## What is required
Copy out the material below word for word, from its first line through the line with "fis''8 gis''8 e''4)", both ends included. Leave the pictures out.

-.-.-

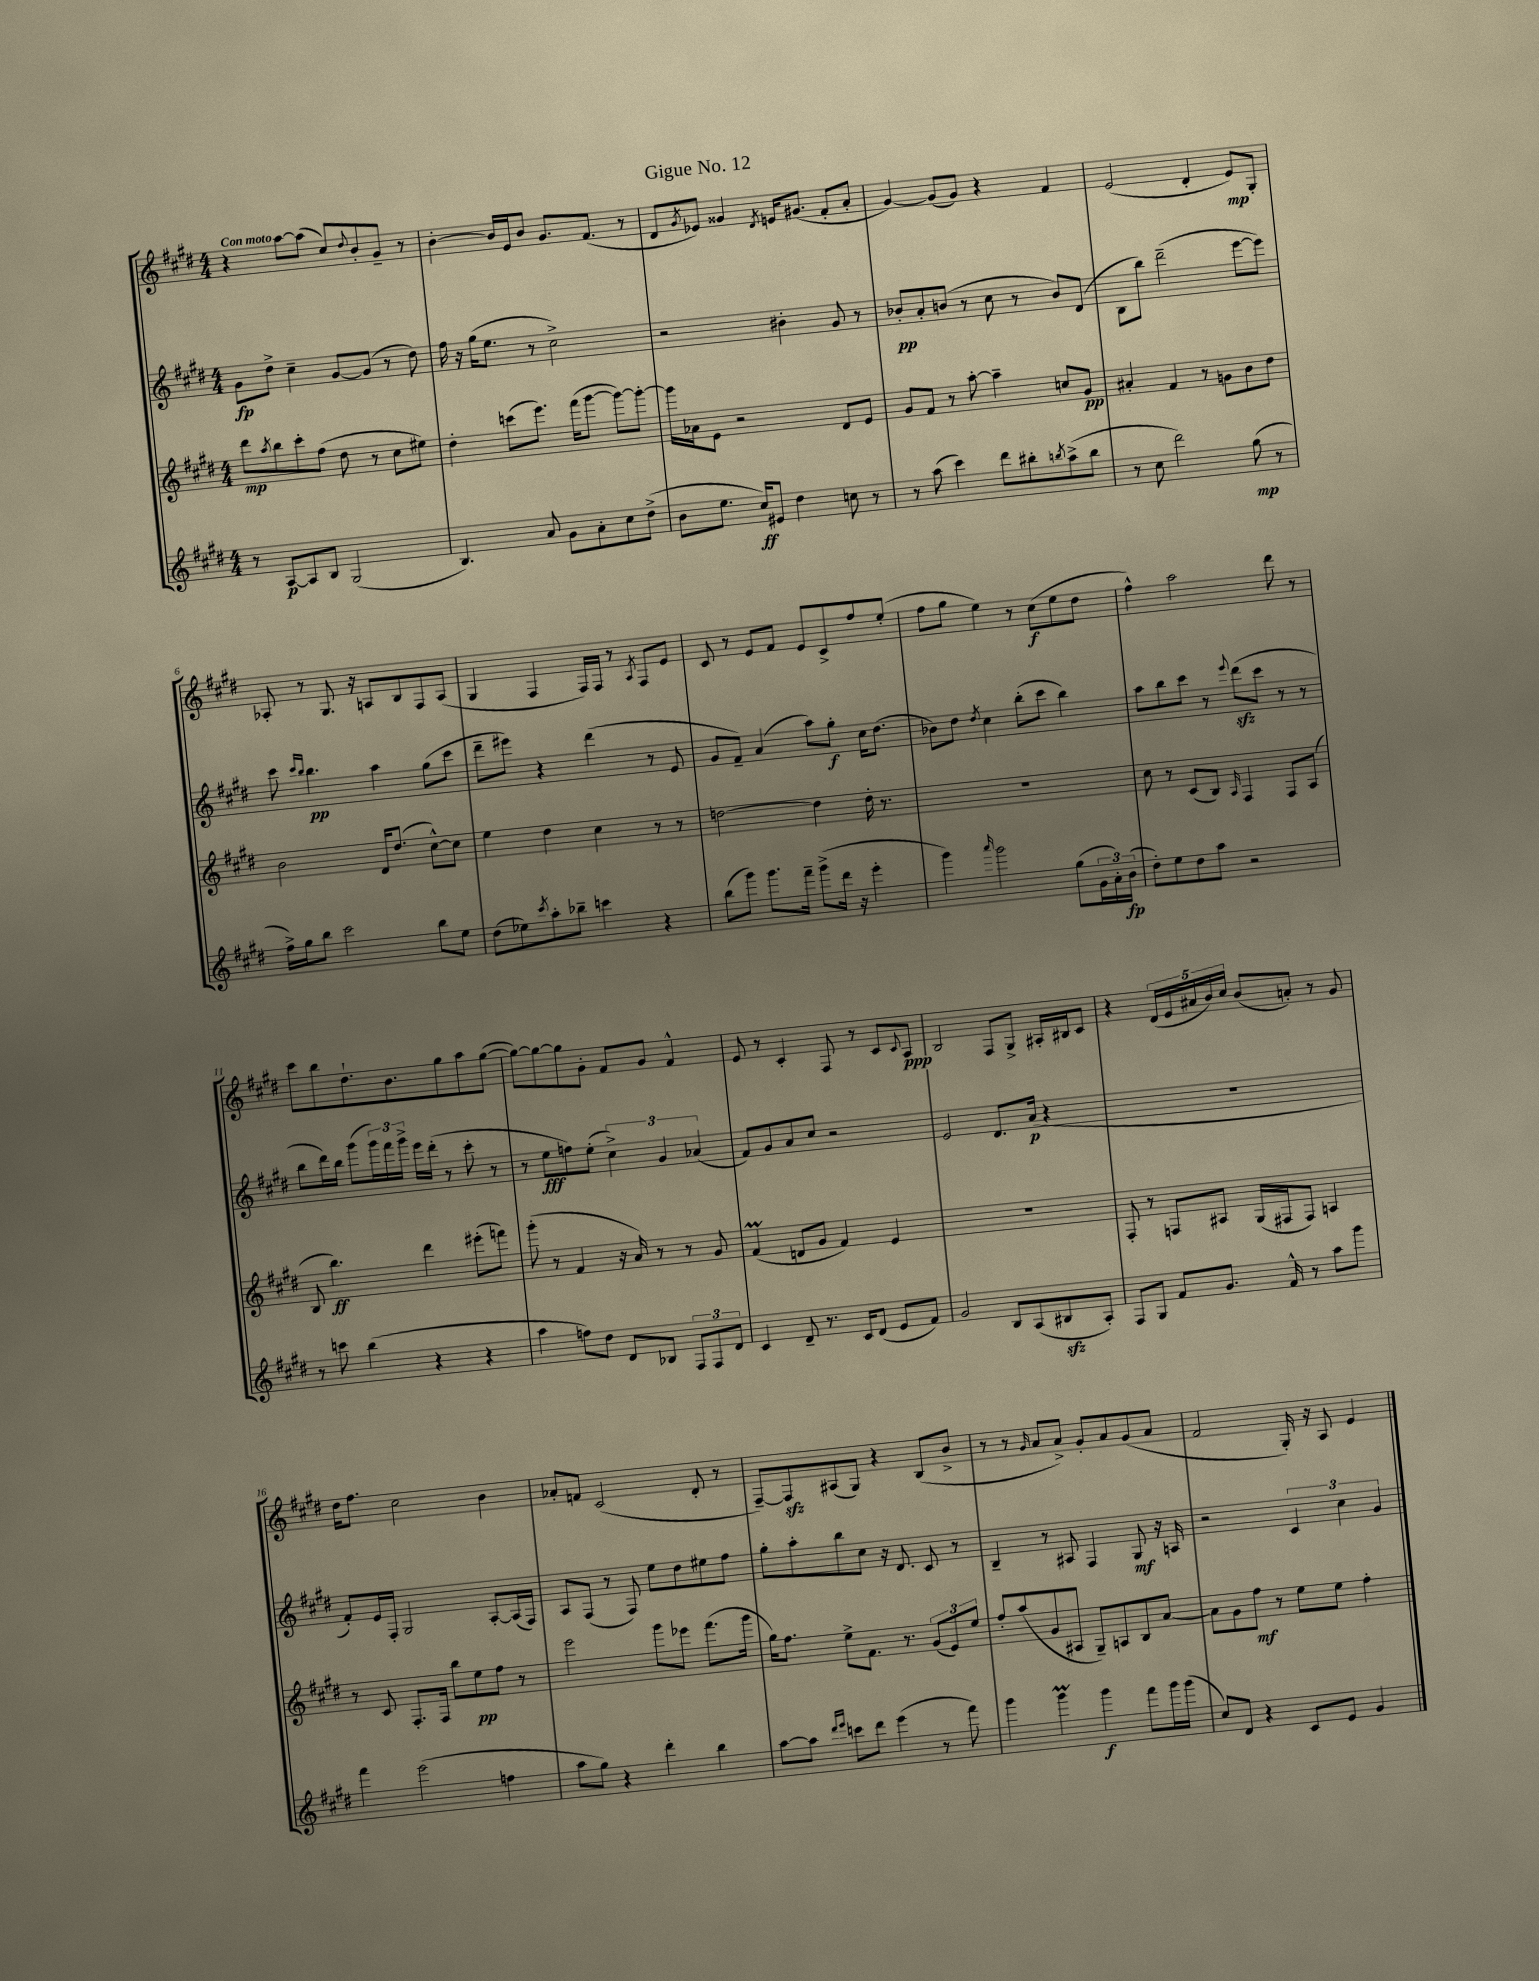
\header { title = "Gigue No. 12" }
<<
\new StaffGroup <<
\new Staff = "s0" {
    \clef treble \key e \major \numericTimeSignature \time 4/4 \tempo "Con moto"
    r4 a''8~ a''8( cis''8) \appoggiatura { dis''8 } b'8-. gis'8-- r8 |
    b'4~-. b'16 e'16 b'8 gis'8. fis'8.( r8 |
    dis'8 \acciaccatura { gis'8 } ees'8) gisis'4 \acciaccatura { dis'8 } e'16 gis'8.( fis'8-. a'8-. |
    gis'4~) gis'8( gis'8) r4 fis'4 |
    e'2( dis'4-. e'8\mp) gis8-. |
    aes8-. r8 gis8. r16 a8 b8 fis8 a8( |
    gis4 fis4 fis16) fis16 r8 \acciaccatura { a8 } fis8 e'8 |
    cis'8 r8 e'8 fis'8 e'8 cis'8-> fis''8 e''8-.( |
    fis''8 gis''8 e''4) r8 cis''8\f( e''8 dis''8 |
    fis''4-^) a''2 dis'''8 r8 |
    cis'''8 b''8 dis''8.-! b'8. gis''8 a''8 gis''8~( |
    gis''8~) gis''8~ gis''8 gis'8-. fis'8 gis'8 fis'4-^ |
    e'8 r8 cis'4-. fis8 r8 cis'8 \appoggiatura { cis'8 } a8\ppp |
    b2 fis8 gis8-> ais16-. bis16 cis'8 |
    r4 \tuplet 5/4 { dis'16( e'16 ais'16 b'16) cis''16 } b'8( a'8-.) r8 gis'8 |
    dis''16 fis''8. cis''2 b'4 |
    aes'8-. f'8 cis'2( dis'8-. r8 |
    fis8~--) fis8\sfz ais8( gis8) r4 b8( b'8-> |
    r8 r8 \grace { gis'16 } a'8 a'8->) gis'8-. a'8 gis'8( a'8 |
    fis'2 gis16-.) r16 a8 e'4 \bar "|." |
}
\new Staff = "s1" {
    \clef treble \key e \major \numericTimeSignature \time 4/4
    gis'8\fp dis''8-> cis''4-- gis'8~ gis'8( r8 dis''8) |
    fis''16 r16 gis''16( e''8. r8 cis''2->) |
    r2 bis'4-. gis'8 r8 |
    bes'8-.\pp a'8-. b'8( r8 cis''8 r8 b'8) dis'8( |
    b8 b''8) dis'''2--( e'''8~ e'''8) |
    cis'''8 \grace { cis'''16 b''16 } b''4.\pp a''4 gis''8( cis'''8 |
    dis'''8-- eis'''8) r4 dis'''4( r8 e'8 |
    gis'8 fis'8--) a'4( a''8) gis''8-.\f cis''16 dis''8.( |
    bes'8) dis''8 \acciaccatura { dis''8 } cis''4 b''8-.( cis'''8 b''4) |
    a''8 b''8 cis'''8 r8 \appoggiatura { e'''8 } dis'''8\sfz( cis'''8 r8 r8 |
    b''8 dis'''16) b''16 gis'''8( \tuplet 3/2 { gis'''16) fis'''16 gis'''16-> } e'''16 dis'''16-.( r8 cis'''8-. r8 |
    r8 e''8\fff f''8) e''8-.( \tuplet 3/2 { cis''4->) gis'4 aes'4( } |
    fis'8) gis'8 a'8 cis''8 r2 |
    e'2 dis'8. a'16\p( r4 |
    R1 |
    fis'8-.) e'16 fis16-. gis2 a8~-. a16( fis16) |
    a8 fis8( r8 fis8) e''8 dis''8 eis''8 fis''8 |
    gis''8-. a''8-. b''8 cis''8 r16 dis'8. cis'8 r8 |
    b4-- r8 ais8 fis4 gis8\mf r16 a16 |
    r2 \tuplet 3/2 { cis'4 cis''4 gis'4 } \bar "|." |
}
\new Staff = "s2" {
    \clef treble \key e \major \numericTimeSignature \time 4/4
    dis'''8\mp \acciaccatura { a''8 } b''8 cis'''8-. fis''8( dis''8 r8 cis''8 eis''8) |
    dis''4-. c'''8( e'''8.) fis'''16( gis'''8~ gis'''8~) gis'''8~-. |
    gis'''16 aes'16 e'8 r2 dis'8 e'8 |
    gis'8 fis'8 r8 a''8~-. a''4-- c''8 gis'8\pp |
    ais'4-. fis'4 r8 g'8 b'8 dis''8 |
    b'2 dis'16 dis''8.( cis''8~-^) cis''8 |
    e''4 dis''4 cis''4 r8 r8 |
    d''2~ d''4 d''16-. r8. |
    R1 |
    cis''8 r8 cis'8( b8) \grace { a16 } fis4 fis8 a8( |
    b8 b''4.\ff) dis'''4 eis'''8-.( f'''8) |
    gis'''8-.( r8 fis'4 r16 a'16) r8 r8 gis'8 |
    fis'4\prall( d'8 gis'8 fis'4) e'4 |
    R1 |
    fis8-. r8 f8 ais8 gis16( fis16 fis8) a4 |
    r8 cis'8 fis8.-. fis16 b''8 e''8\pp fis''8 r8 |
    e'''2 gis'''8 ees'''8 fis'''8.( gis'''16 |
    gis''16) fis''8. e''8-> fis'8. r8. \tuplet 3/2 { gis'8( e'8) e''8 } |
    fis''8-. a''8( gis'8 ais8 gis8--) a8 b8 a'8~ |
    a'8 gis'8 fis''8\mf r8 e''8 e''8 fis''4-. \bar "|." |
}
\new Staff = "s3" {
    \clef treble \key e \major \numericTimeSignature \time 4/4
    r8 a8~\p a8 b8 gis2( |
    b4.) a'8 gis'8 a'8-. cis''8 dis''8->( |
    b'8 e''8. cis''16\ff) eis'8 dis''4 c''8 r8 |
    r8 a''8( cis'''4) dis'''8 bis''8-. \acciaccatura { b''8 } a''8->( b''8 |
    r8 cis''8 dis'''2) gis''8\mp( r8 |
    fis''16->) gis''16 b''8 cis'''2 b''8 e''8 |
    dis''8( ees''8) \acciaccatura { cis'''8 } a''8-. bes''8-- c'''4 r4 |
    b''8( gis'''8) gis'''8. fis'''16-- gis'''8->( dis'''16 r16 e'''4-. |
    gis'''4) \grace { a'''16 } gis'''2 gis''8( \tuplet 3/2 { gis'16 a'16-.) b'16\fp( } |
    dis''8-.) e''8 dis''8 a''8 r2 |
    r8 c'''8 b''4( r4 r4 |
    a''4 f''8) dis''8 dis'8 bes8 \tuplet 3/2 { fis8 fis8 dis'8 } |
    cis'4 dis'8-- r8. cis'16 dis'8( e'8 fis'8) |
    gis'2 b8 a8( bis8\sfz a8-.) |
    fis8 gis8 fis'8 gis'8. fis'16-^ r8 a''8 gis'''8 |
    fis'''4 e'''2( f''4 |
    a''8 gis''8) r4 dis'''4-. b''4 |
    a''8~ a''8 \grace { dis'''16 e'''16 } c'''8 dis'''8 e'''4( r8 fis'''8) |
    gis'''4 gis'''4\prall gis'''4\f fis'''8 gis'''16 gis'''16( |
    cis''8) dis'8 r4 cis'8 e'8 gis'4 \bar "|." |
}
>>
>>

-.-.-

## Exercise response
\header { title = "Gigue No. 12" }
<<
\new StaffGroup <<
\new Staff = "s0" {
    \clef treble \key e \major \numericTimeSignature \time 4/4 \tempo "Con moto"
    r4 a''8~ a''8( cis''8) \appoggiatura { dis''8 } b'8-. gis'8-- r8 |
    b'4~-. b'16 e'16 b'8 gis'8. fis'8.( r8 |
    dis'8 \acciaccatura { gis'8 } ees'8) gisis'4 \acciaccatura { dis'8 } e'16 gis'8.( fis'8-. a'8-. |
    gis'4~) gis'8( gis'8) r4 fis'4 |
    e'2( dis'4-. e'8\mp) gis8-. |
    aes8-. r8 gis8. r16 a8 b8 fis8 a8( |
    gis4 fis4 fis16) fis16 r8 \acciaccatura { a8 } fis8 e'8 |
    cis'8 r8 e'8 fis'8 e'8 cis'8-> fis''8 e''8-.( |
    fis''8 gis''8 e''4) r8 cis''8\f( e''8 dis''8 |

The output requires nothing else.